Coordinate-based change listings
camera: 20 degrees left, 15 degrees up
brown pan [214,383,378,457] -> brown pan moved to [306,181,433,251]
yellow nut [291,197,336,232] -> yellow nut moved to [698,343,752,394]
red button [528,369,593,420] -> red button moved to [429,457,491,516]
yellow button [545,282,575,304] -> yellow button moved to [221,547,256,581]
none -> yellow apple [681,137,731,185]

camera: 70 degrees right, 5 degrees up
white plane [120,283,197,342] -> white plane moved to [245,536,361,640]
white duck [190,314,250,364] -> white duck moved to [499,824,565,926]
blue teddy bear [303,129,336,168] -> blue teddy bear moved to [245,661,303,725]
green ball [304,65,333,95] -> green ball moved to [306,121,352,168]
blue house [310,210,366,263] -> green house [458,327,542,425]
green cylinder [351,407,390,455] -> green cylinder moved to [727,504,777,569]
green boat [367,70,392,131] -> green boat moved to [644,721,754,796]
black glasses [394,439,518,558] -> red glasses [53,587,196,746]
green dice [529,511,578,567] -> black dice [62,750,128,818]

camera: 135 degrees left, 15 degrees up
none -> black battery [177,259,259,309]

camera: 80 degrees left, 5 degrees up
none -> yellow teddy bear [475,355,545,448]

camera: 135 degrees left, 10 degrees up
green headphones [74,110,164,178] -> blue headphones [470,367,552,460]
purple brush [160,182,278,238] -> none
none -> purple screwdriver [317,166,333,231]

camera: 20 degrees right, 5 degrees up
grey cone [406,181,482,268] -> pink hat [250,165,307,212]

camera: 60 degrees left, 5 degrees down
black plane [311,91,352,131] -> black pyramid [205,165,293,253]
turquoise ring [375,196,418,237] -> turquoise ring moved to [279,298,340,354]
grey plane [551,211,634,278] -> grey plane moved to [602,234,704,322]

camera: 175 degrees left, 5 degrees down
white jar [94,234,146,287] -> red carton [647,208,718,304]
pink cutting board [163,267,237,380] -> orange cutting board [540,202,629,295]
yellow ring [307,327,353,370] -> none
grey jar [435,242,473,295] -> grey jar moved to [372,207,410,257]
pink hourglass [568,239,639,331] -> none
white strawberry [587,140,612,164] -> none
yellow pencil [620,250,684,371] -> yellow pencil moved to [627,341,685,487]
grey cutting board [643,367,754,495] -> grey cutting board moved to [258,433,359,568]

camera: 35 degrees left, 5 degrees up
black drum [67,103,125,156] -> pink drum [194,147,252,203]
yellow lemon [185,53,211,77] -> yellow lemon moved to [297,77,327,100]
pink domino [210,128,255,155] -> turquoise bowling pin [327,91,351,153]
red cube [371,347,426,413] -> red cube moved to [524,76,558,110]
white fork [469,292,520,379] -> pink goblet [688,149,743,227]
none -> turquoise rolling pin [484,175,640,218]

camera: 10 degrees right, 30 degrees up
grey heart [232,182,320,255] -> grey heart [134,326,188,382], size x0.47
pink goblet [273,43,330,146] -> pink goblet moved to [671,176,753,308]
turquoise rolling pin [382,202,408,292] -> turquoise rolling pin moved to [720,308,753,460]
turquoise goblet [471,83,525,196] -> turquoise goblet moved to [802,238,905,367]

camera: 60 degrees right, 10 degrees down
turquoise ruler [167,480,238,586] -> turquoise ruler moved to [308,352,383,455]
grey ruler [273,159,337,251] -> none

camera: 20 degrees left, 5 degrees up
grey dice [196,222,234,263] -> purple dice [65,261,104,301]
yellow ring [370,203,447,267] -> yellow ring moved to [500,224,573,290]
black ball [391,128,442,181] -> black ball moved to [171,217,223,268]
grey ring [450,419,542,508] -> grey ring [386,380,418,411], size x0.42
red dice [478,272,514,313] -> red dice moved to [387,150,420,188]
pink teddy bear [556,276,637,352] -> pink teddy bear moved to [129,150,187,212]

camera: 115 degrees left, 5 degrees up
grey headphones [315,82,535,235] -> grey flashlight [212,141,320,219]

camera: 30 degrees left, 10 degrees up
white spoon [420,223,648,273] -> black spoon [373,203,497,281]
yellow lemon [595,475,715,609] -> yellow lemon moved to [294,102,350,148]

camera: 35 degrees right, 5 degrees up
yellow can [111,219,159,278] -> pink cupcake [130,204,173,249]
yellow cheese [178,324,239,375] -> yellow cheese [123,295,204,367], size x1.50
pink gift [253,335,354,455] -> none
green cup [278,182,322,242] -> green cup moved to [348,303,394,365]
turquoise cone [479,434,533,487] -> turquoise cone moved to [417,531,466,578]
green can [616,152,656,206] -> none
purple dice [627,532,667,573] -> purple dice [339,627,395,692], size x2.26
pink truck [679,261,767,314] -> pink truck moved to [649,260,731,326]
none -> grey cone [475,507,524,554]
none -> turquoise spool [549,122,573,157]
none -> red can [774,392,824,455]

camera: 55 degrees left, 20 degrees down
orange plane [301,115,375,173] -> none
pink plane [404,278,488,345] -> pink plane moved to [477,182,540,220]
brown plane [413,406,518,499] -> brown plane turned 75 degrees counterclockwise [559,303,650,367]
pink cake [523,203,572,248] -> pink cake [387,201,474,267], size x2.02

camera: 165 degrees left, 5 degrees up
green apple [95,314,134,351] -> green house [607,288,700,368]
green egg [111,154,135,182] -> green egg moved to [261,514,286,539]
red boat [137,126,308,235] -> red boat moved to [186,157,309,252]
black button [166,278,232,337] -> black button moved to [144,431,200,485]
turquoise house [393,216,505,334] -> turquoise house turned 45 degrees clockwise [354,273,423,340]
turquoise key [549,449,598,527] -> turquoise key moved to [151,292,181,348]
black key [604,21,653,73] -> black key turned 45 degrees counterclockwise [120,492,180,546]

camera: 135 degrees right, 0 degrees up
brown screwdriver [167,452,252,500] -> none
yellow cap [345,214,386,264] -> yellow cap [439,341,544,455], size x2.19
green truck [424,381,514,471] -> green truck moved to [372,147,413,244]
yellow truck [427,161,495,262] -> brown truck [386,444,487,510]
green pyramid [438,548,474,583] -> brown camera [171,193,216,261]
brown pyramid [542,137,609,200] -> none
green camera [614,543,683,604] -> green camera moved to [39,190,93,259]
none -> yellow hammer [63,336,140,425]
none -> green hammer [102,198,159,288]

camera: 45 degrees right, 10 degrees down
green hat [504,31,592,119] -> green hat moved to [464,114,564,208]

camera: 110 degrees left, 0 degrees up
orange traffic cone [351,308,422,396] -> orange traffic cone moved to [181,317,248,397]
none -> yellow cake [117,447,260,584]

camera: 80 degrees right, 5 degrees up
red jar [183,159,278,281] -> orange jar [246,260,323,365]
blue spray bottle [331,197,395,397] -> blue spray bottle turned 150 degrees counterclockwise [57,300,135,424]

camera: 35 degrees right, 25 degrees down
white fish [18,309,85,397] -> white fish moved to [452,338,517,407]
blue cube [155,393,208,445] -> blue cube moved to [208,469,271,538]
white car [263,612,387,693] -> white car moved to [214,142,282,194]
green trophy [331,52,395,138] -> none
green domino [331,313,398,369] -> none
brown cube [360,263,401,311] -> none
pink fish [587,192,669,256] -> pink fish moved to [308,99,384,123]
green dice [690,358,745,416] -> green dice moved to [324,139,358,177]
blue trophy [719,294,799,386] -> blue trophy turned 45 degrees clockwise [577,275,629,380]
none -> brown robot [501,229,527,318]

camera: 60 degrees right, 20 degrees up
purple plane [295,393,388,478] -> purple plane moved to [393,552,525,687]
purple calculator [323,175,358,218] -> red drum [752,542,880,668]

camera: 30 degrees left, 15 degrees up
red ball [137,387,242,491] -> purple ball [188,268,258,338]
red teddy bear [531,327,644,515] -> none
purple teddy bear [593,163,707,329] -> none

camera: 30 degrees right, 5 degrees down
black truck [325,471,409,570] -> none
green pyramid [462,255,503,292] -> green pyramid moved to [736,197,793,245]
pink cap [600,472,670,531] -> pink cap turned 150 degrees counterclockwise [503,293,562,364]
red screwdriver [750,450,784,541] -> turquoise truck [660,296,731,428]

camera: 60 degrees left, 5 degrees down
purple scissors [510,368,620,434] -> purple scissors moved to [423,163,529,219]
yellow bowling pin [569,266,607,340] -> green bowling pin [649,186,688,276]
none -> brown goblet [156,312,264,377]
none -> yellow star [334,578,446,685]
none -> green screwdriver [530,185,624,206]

## Your assignment
Please copy only the lines between the first line of the entries and the line with "black plane [311,91,352,131]", keeping those two end lines as well, exactly as written.

## Completed task
camera: 20 degrees left, 15 degrees up
brown pan [214,383,378,457] -> brown pan moved to [306,181,433,251]
yellow nut [291,197,336,232] -> yellow nut moved to [698,343,752,394]
red button [528,369,593,420] -> red button moved to [429,457,491,516]
yellow button [545,282,575,304] -> yellow button moved to [221,547,256,581]
none -> yellow apple [681,137,731,185]

camera: 70 degrees right, 5 degrees up
white plane [120,283,197,342] -> white plane moved to [245,536,361,640]
white duck [190,314,250,364] -> white duck moved to [499,824,565,926]
blue teddy bear [303,129,336,168] -> blue teddy bear moved to [245,661,303,725]
green ball [304,65,333,95] -> green ball moved to [306,121,352,168]
blue house [310,210,366,263] -> green house [458,327,542,425]
green cylinder [351,407,390,455] -> green cylinder moved to [727,504,777,569]
green boat [367,70,392,131] -> green boat moved to [644,721,754,796]
black glasses [394,439,518,558] -> red glasses [53,587,196,746]
green dice [529,511,578,567] -> black dice [62,750,128,818]

camera: 135 degrees left, 15 degrees up
none -> black battery [177,259,259,309]

camera: 80 degrees left, 5 degrees up
none -> yellow teddy bear [475,355,545,448]

camera: 135 degrees left, 10 degrees up
green headphones [74,110,164,178] -> blue headphones [470,367,552,460]
purple brush [160,182,278,238] -> none
none -> purple screwdriver [317,166,333,231]

camera: 20 degrees right, 5 degrees up
grey cone [406,181,482,268] -> pink hat [250,165,307,212]

camera: 60 degrees left, 5 degrees down
black plane [311,91,352,131] -> black pyramid [205,165,293,253]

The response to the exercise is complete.